(Task details): Using the records below, locate all lines containing "violet" and return them.

(Extracted entries):

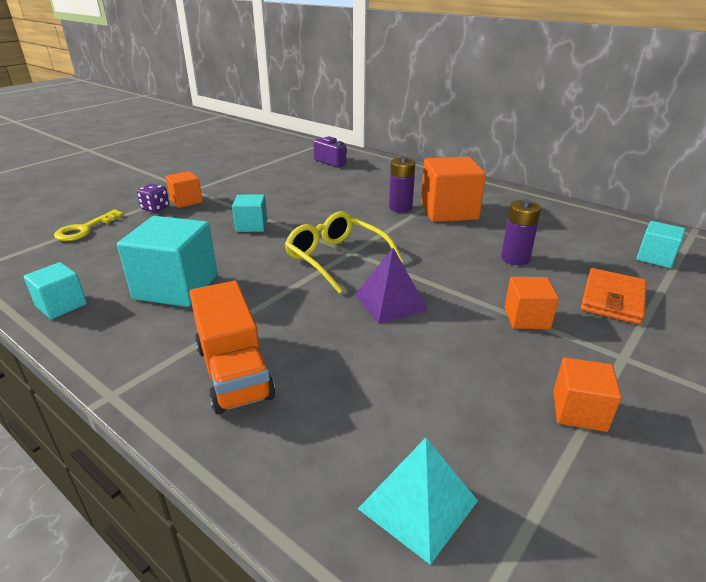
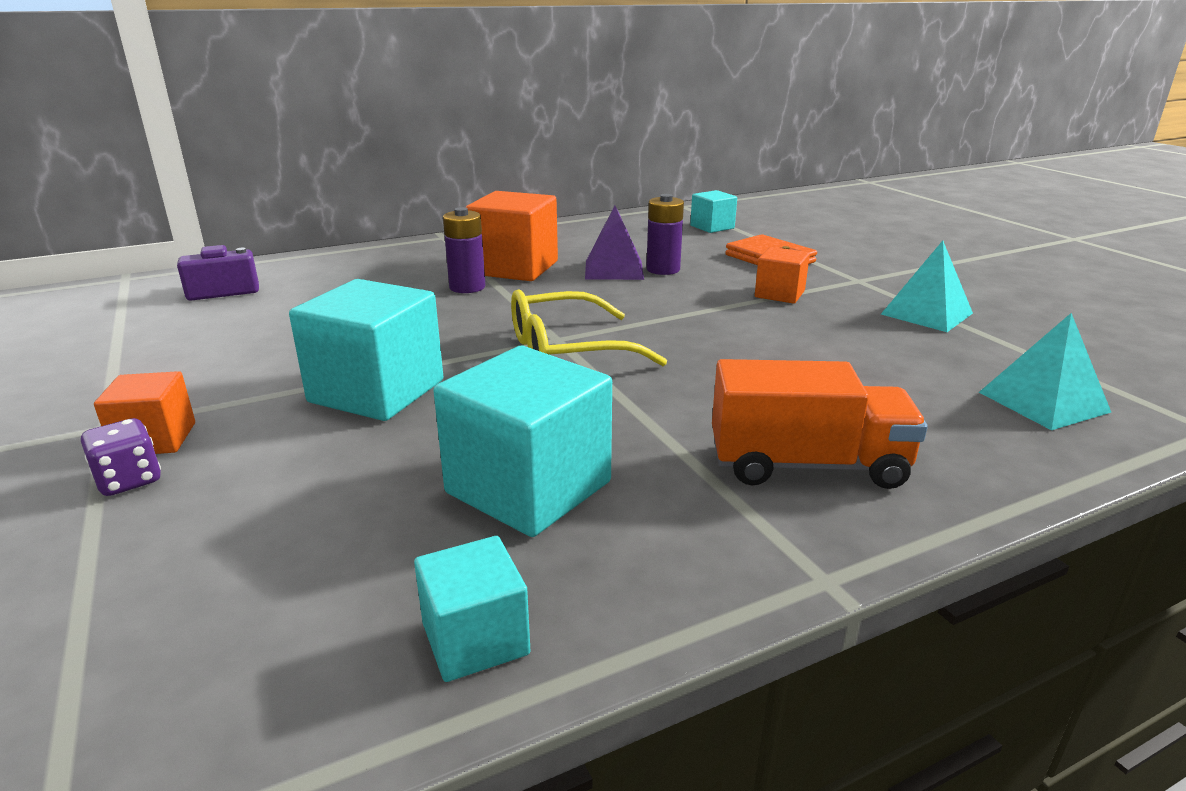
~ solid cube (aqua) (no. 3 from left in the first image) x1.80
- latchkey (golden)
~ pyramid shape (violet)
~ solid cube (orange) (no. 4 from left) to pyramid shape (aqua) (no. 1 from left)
...
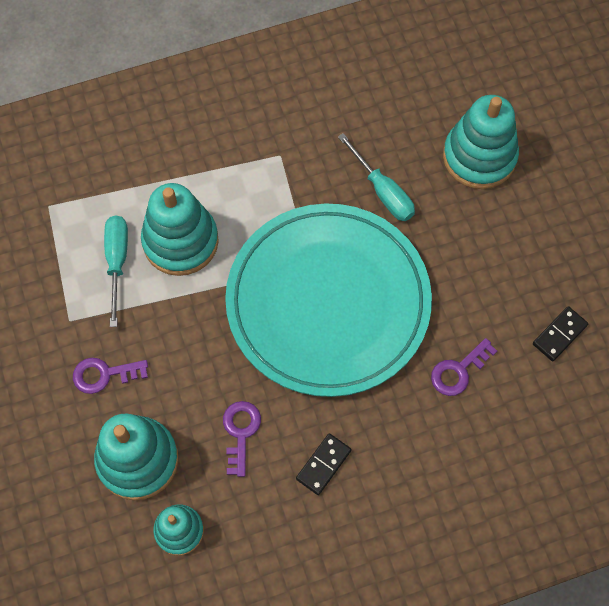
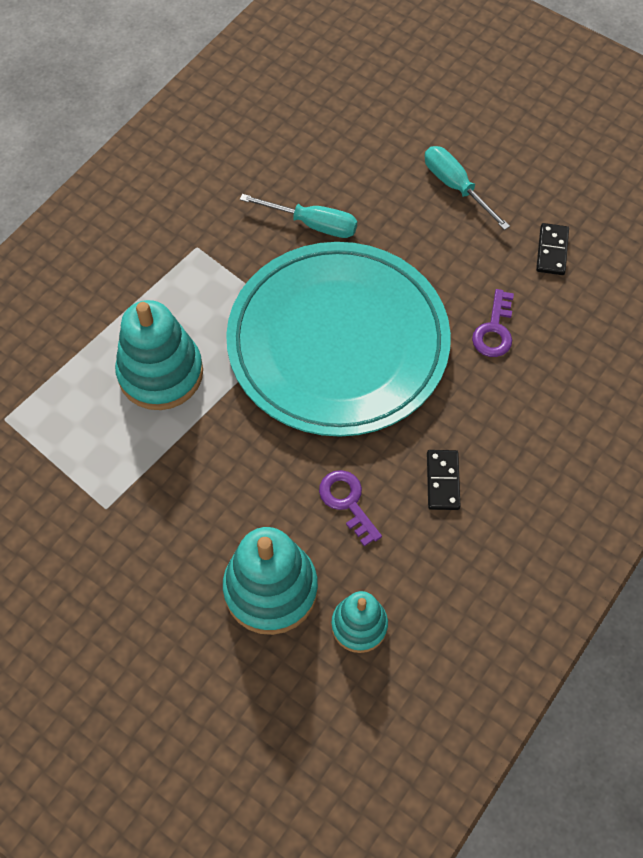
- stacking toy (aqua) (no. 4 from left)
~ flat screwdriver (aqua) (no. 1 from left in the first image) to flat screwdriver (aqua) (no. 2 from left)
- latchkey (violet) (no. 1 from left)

(Task output):
~ pyramid shape (violet)
- latchkey (violet) (no. 1 from left)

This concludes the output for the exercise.